▶ _Provided records_:
━━━━━━━━━━━━━━━━━━━━
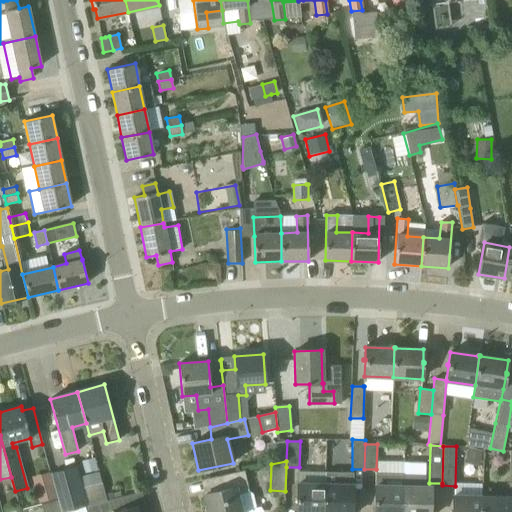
[(58,500),(61,511),(85,504),(86,507),(107,501),(102,483),(81,489),(75,467),(50,473),(58,500)]
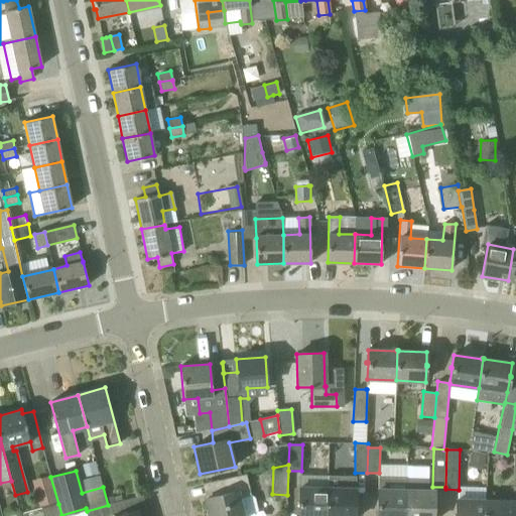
[(251,496),(246,475),(210,483),(213,497),(206,498),(209,515),(253,515),(257,510),(254,498),(251,496)]
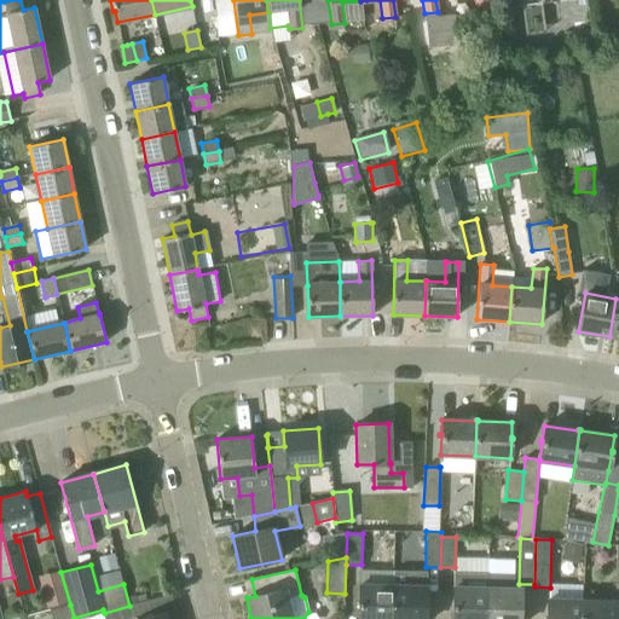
[(47,609),(68,603),(59,571),(39,577),(47,609)]
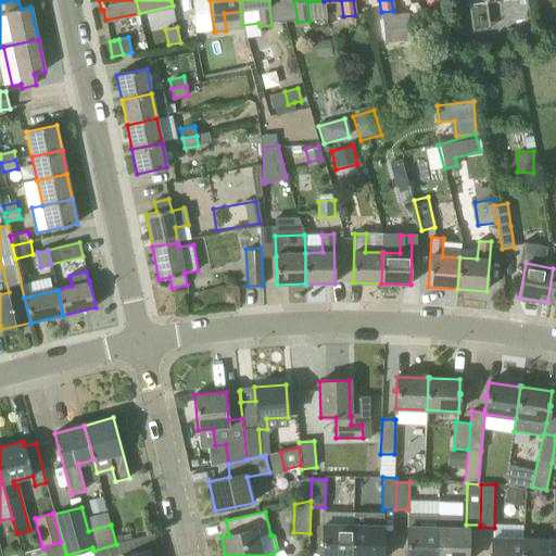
[(353,526),(351,555),(381,555),(383,514),(353,513),(353,526)]
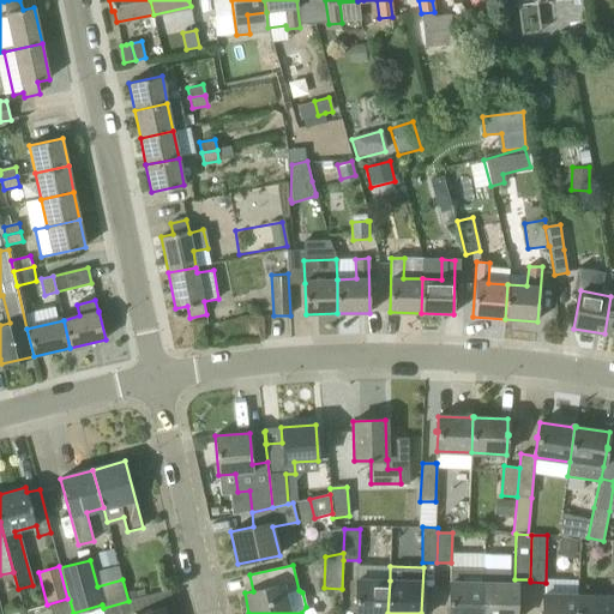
[(483,569),(450,567),(449,613),(482,613),(483,583),(483,569)]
━━━━━━━━━━━━━━━━━━━━
▶ _Brief_: Output each line above exactly. Skip the images.

▶ _Exercise solution_:
[(58,500),(61,511),(85,504),(86,507),(107,501),(102,483),(81,489),(75,467),(50,473),(58,500)]
[(251,496),(246,475),(210,483),(213,497),(206,498),(209,515),(253,515),(257,510),(254,498),(251,496)]
[(47,609),(68,603),(59,571),(39,577),(47,609)]
[(353,526),(351,555),(381,555),(383,514),(353,513),(353,526)]
[(483,569),(450,567),(449,613),(482,613),(483,583),(483,569)]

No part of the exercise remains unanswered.